Recorded data

^^^^^^^^^^^^^^^^

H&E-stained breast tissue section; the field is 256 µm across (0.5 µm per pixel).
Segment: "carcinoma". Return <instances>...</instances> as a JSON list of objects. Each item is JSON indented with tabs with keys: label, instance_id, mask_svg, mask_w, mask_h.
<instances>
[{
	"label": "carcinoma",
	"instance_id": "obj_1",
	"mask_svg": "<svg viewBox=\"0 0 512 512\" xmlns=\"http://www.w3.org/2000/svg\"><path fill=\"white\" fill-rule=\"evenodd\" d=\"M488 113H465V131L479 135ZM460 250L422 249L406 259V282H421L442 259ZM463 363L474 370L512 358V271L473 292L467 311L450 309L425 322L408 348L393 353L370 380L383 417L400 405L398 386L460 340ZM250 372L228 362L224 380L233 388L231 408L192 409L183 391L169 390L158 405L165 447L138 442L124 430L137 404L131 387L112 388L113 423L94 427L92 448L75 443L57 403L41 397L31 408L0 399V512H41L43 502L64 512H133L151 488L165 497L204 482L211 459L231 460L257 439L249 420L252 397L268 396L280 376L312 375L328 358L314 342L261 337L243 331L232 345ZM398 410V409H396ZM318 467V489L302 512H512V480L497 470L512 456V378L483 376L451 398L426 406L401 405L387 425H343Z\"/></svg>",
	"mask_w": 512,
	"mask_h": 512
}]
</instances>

^^^^^^^^^^^^^^^^

• _STATED GOAL_: Everything from the line with "mask_svg, mask_w, mask_h." to the end of the listing above needs to be duplicated exactly, both end lines included, with nothing more.

• _IN RESPONSE_:
Segment: "carcinoma". Return <instances>...</instances> as a JSON list of objects. Each item is JSON indented with tabs with keys: label, instance_id, mask_svg, mask_w, mask_h.
<instances>
[{
	"label": "carcinoma",
	"instance_id": "obj_1",
	"mask_svg": "<svg viewBox=\"0 0 512 512\" xmlns=\"http://www.w3.org/2000/svg\"><path fill=\"white\" fill-rule=\"evenodd\" d=\"M488 113H465V131L479 135ZM460 250L422 249L406 259V282H421L442 259ZM463 363L474 370L512 358V271L473 292L467 311L450 309L425 322L408 348L393 353L370 380L383 417L400 405L398 386L460 340ZM250 372L228 362L224 380L233 388L231 408L192 409L183 391L169 390L158 405L165 447L138 442L124 430L137 404L131 387L112 388L113 423L94 427L92 448L75 443L57 403L41 397L31 408L0 399V512H41L43 502L64 512H133L151 488L165 497L204 482L211 459L231 460L257 439L249 420L252 397L268 396L280 376L312 375L328 358L314 342L261 337L243 331L232 345ZM398 410V409H396ZM318 467V489L302 512H512V480L497 470L512 456V378L483 376L451 398L426 406L401 405L387 425H343Z\"/></svg>",
	"mask_w": 512,
	"mask_h": 512
}]
</instances>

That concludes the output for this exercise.